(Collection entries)
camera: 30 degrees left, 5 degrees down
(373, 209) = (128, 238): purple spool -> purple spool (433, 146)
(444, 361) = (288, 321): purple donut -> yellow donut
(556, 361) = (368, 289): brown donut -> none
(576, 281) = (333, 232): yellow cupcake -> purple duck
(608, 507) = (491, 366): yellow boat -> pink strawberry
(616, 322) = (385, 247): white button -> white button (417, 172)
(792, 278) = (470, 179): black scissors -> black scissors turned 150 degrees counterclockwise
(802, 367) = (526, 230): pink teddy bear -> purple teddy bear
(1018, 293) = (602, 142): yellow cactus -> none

Work instructions: When you reply, retype each line exactly as it appears above.

Reply to the task:
camera: 30 degrees left, 5 degrees down
(373, 209) = (128, 238): purple spool -> purple spool (433, 146)
(444, 361) = (288, 321): purple donut -> yellow donut
(556, 361) = (368, 289): brown donut -> none
(576, 281) = (333, 232): yellow cupcake -> purple duck
(608, 507) = (491, 366): yellow boat -> pink strawberry
(616, 322) = (385, 247): white button -> white button (417, 172)
(792, 278) = (470, 179): black scissors -> black scissors turned 150 degrees counterclockwise
(802, 367) = (526, 230): pink teddy bear -> purple teddy bear
(1018, 293) = (602, 142): yellow cactus -> none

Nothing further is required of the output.